## Work request:
Each entry below is to be copied verbatim, with no line missing.

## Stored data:
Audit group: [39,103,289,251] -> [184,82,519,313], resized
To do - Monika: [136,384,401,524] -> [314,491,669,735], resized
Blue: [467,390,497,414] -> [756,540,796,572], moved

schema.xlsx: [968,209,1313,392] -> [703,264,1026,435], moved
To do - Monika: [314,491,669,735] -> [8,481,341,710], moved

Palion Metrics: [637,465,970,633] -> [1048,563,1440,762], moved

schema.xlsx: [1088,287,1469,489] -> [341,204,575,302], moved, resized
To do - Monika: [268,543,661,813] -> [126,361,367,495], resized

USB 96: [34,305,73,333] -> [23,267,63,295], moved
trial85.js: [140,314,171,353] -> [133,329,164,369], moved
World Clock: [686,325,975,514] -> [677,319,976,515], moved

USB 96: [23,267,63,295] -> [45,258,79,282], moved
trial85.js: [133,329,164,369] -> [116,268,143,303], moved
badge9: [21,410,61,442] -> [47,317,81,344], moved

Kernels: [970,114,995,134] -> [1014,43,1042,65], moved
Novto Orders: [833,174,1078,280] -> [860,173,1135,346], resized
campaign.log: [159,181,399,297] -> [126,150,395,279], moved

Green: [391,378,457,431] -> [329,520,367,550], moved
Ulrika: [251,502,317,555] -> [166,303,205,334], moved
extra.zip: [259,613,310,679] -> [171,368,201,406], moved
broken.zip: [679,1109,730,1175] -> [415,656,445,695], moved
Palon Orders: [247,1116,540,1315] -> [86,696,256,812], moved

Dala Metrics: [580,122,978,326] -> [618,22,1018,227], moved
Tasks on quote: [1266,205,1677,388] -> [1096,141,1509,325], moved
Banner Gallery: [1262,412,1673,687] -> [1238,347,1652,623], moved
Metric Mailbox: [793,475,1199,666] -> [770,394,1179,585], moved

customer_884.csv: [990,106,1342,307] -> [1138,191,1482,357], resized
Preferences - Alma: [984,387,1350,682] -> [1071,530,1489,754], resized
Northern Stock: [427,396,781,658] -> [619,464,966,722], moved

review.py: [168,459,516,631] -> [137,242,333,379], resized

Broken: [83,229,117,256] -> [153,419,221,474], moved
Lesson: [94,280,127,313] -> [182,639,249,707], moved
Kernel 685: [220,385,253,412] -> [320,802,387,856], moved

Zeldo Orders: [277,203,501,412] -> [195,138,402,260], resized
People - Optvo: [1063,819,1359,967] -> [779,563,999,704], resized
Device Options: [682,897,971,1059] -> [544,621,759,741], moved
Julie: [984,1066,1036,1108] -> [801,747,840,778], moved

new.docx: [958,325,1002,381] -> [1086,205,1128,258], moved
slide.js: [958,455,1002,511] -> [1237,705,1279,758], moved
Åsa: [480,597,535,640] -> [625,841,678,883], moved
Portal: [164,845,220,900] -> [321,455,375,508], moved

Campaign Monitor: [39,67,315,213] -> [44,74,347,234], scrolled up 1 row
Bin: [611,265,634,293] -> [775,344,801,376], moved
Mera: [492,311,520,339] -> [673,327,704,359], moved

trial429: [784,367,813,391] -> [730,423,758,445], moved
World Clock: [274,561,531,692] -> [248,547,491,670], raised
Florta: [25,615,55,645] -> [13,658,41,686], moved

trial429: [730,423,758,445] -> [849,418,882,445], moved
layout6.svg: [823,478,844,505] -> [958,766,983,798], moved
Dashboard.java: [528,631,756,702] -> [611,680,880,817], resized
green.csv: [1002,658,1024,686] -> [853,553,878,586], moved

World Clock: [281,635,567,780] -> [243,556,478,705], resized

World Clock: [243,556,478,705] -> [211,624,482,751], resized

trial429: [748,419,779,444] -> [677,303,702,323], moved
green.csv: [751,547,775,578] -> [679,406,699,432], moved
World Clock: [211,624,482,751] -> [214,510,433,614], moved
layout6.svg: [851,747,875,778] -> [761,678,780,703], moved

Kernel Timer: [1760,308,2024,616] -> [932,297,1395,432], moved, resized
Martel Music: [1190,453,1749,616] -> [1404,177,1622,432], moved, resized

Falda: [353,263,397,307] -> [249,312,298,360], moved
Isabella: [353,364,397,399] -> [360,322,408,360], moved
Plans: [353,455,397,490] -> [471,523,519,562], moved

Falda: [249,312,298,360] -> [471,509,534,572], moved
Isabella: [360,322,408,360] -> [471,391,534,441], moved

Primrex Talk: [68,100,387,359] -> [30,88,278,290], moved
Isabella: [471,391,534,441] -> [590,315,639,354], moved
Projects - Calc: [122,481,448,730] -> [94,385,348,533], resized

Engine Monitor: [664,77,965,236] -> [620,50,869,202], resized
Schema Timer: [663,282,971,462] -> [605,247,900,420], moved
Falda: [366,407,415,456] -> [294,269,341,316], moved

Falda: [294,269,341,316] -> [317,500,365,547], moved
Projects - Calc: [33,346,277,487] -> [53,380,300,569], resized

## Answer box:
Audit group: [39,103,289,251] -> [184,82,519,313], resized
To do - Monika: [136,384,401,524] -> [314,491,669,735], resized
Blue: [467,390,497,414] -> [756,540,796,572], moved

schema.xlsx: [968,209,1313,392] -> [703,264,1026,435], moved
To do - Monika: [314,491,669,735] -> [8,481,341,710], moved

Palion Metrics: [637,465,970,633] -> [1048,563,1440,762], moved

schema.xlsx: [1088,287,1469,489] -> [341,204,575,302], moved, resized
To do - Monika: [268,543,661,813] -> [126,361,367,495], resized

USB 96: [34,305,73,333] -> [23,267,63,295], moved
trial85.js: [140,314,171,353] -> [133,329,164,369], moved
World Clock: [686,325,975,514] -> [677,319,976,515], moved

USB 96: [23,267,63,295] -> [45,258,79,282], moved
trial85.js: [133,329,164,369] -> [116,268,143,303], moved
badge9: [21,410,61,442] -> [47,317,81,344], moved

Kernels: [970,114,995,134] -> [1014,43,1042,65], moved
Novto Orders: [833,174,1078,280] -> [860,173,1135,346], resized
campaign.log: [159,181,399,297] -> [126,150,395,279], moved

Green: [391,378,457,431] -> [329,520,367,550], moved
Ulrika: [251,502,317,555] -> [166,303,205,334], moved
extra.zip: [259,613,310,679] -> [171,368,201,406], moved
broken.zip: [679,1109,730,1175] -> [415,656,445,695], moved
Palon Orders: [247,1116,540,1315] -> [86,696,256,812], moved

Dala Metrics: [580,122,978,326] -> [618,22,1018,227], moved
Tasks on quote: [1266,205,1677,388] -> [1096,141,1509,325], moved
Banner Gallery: [1262,412,1673,687] -> [1238,347,1652,623], moved
Metric Mailbox: [793,475,1199,666] -> [770,394,1179,585], moved

customer_884.csv: [990,106,1342,307] -> [1138,191,1482,357], resized
Preferences - Alma: [984,387,1350,682] -> [1071,530,1489,754], resized
Northern Stock: [427,396,781,658] -> [619,464,966,722], moved

review.py: [168,459,516,631] -> [137,242,333,379], resized

Broken: [83,229,117,256] -> [153,419,221,474], moved
Lesson: [94,280,127,313] -> [182,639,249,707], moved
Kernel 685: [220,385,253,412] -> [320,802,387,856], moved

Zeldo Orders: [277,203,501,412] -> [195,138,402,260], resized
People - Optvo: [1063,819,1359,967] -> [779,563,999,704], resized
Device Options: [682,897,971,1059] -> [544,621,759,741], moved
Julie: [984,1066,1036,1108] -> [801,747,840,778], moved

new.docx: [958,325,1002,381] -> [1086,205,1128,258], moved
slide.js: [958,455,1002,511] -> [1237,705,1279,758], moved
Åsa: [480,597,535,640] -> [625,841,678,883], moved
Portal: [164,845,220,900] -> [321,455,375,508], moved

Campaign Monitor: [39,67,315,213] -> [44,74,347,234], scrolled up 1 row
Bin: [611,265,634,293] -> [775,344,801,376], moved
Mera: [492,311,520,339] -> [673,327,704,359], moved

trial429: [784,367,813,391] -> [730,423,758,445], moved
World Clock: [274,561,531,692] -> [248,547,491,670], raised
Florta: [25,615,55,645] -> [13,658,41,686], moved

trial429: [730,423,758,445] -> [849,418,882,445], moved
layout6.svg: [823,478,844,505] -> [958,766,983,798], moved
Dashboard.java: [528,631,756,702] -> [611,680,880,817], resized
green.csv: [1002,658,1024,686] -> [853,553,878,586], moved

World Clock: [281,635,567,780] -> [243,556,478,705], resized

World Clock: [243,556,478,705] -> [211,624,482,751], resized

trial429: [748,419,779,444] -> [677,303,702,323], moved
green.csv: [751,547,775,578] -> [679,406,699,432], moved
World Clock: [211,624,482,751] -> [214,510,433,614], moved
layout6.svg: [851,747,875,778] -> [761,678,780,703], moved

Kernel Timer: [1760,308,2024,616] -> [932,297,1395,432], moved, resized
Martel Music: [1190,453,1749,616] -> [1404,177,1622,432], moved, resized

Falda: [353,263,397,307] -> [249,312,298,360], moved
Isabella: [353,364,397,399] -> [360,322,408,360], moved
Plans: [353,455,397,490] -> [471,523,519,562], moved

Falda: [249,312,298,360] -> [471,509,534,572], moved
Isabella: [360,322,408,360] -> [471,391,534,441], moved

Primrex Talk: [68,100,387,359] -> [30,88,278,290], moved
Isabella: [471,391,534,441] -> [590,315,639,354], moved
Projects - Calc: [122,481,448,730] -> [94,385,348,533], resized

Engine Monitor: [664,77,965,236] -> [620,50,869,202], resized
Schema Timer: [663,282,971,462] -> [605,247,900,420], moved
Falda: [366,407,415,456] -> [294,269,341,316], moved

Falda: [294,269,341,316] -> [317,500,365,547], moved
Projects - Calc: [33,346,277,487] -> [53,380,300,569], resized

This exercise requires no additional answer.